## [Data for analysis]
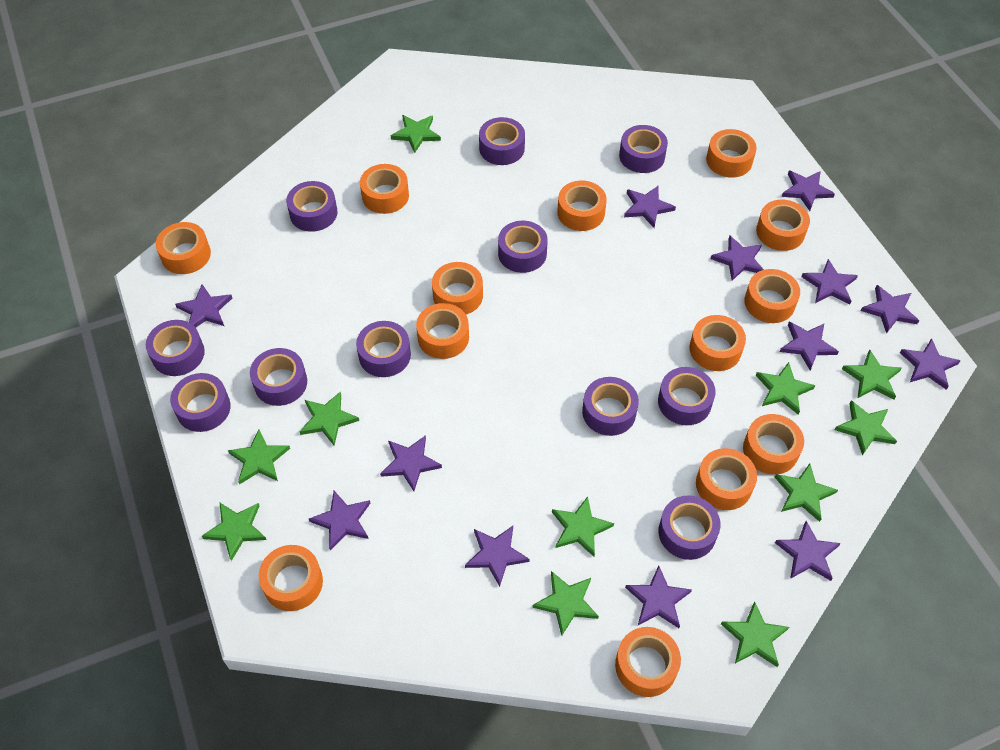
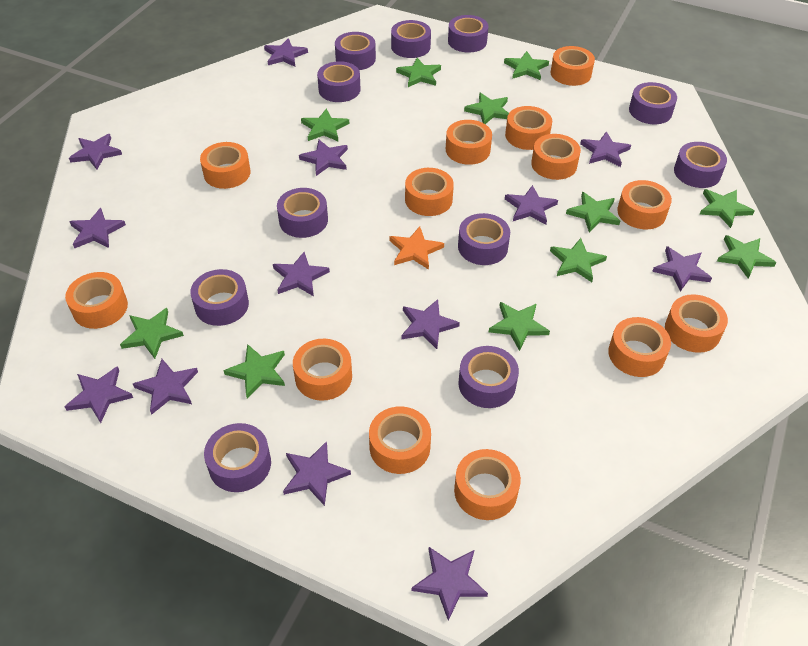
orange star: 0 -> 1

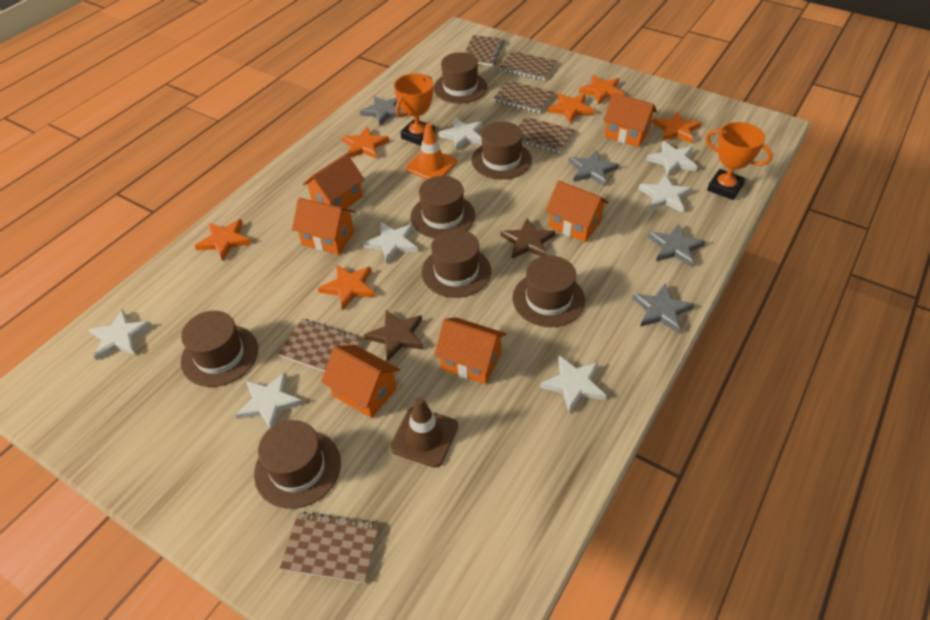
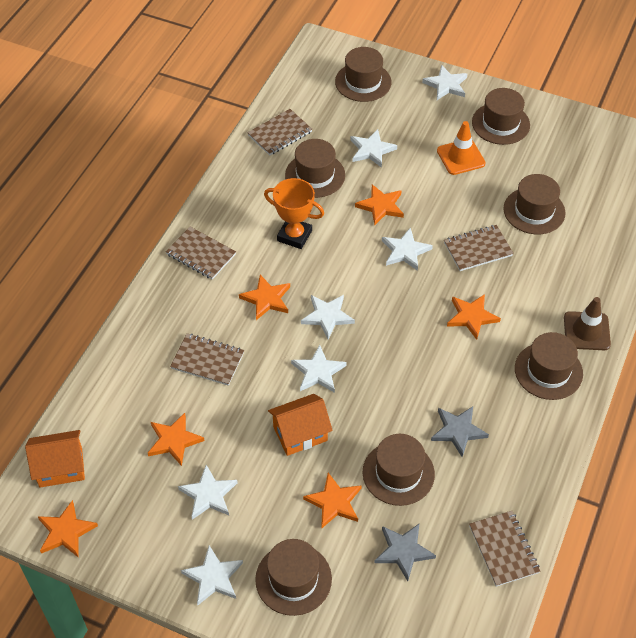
brown notebook: 6 -> 5
brown star: 2 -> 0
grey star: 4 -> 2
orange house: 6 -> 2
orange trophy: 2 -> 1

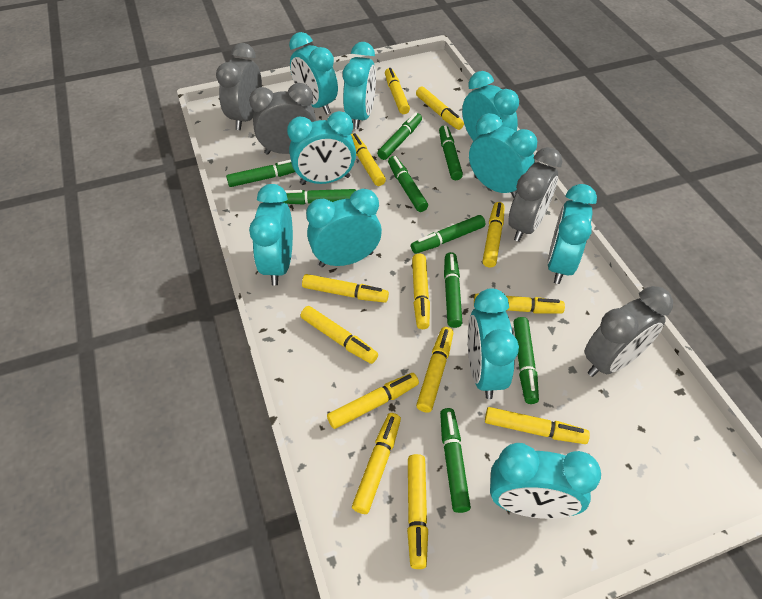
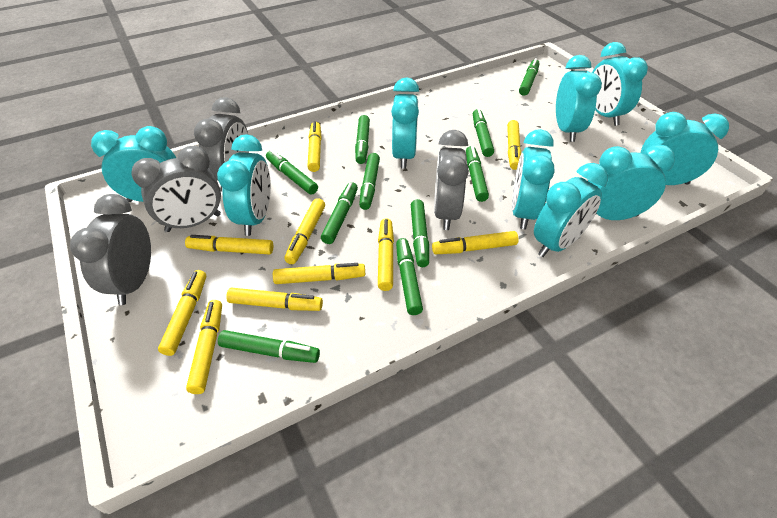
green marker: 9 -> 10
turquoise clock: 10 -> 9
yellow marker: 13 -> 10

## [Exercise prompt]
Select all lines in the listing above where the word "marker" appears, and show them.

## [Finished task]
green marker: 9 -> 10
yellow marker: 13 -> 10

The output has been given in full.